● **Exercise goal**:
Copy out each line of the listing below that contains the word "turquoise".

Raw data section start

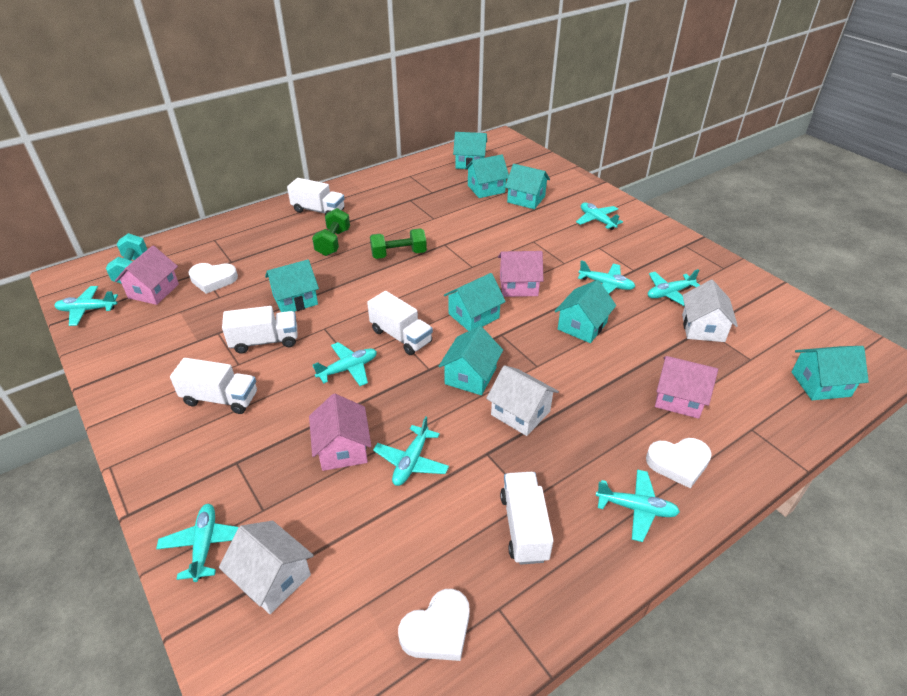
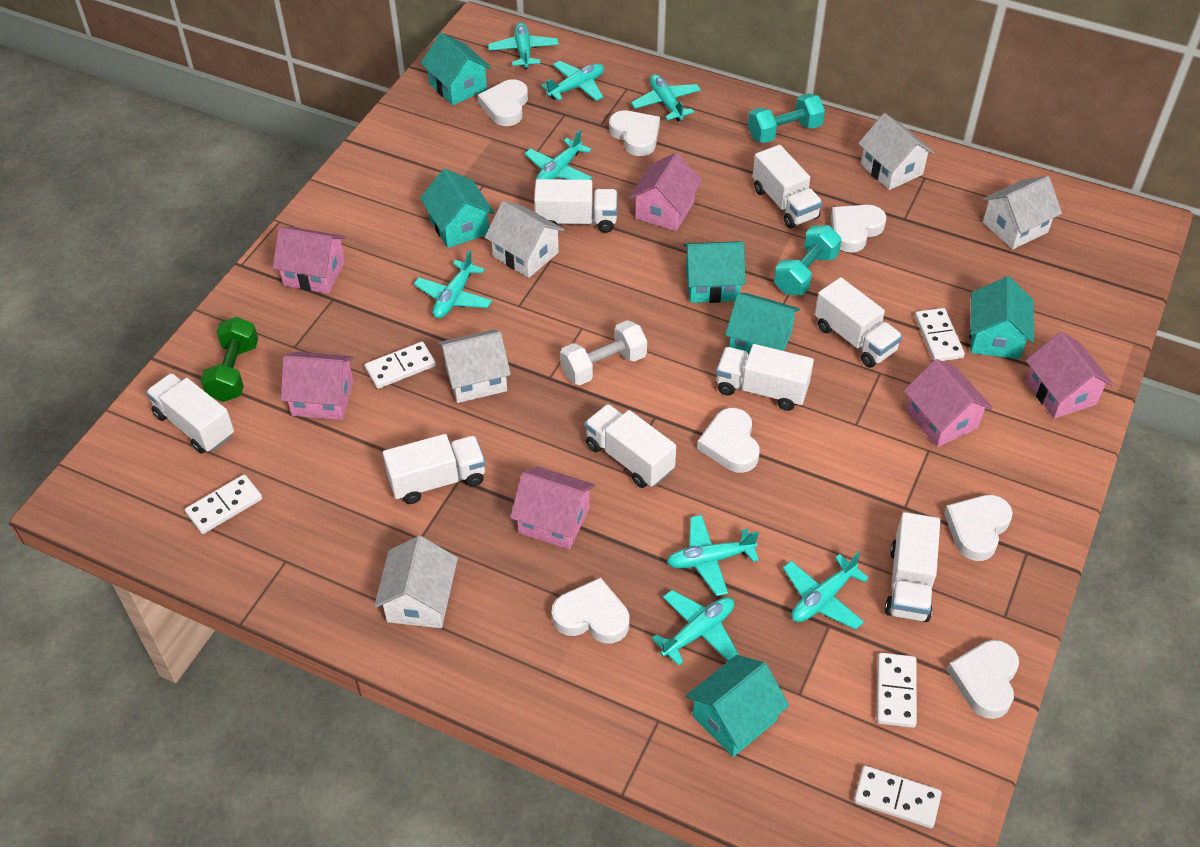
green dumbbell: 2 -> 1
pink house: 4 -> 6
turquoise dumbbell: 1 -> 2
turquoise house: 8 -> 6
white domino: 0 -> 5
white dumbbell: 0 -> 1
white heart: 3 -> 7
white house: 3 -> 5
white truck: 5 -> 8

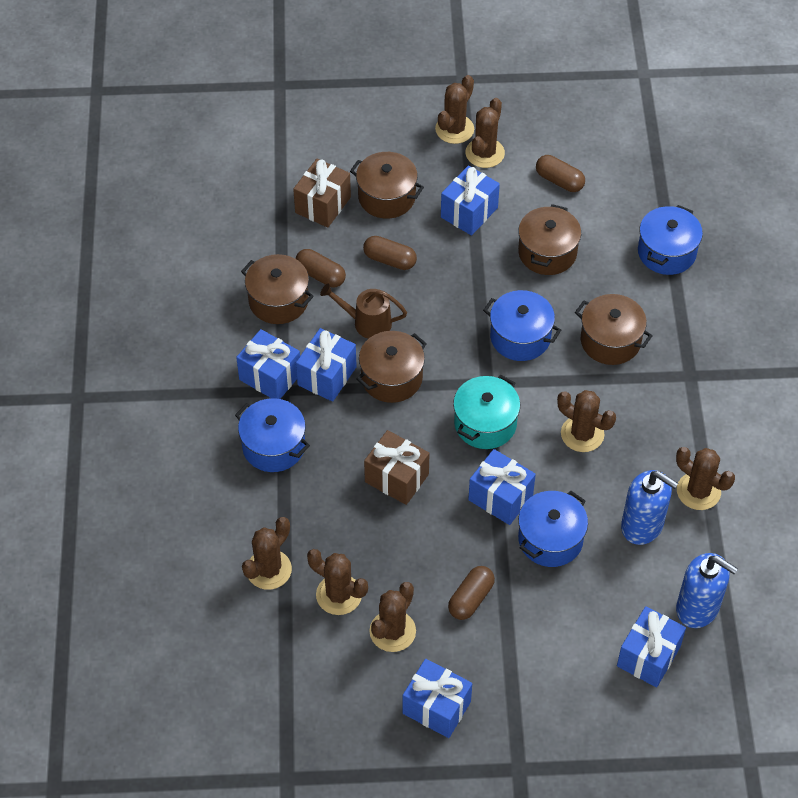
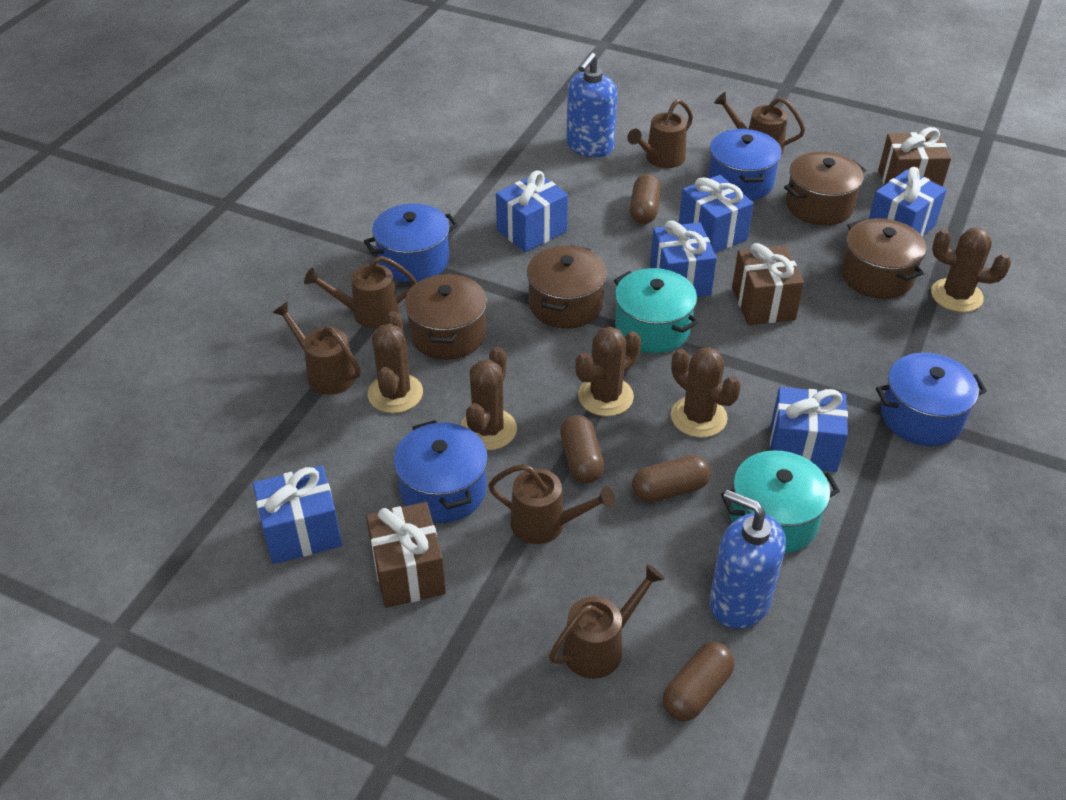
brown cactus: 7 -> 5
brown gift: 2 -> 3
brown pot: 5 -> 4
brown watering can: 1 -> 6
turquoise pot: 1 -> 2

Raw data section end

● **Response**:
turquoise dumbbell: 1 -> 2
turquoise house: 8 -> 6
turquoise pot: 1 -> 2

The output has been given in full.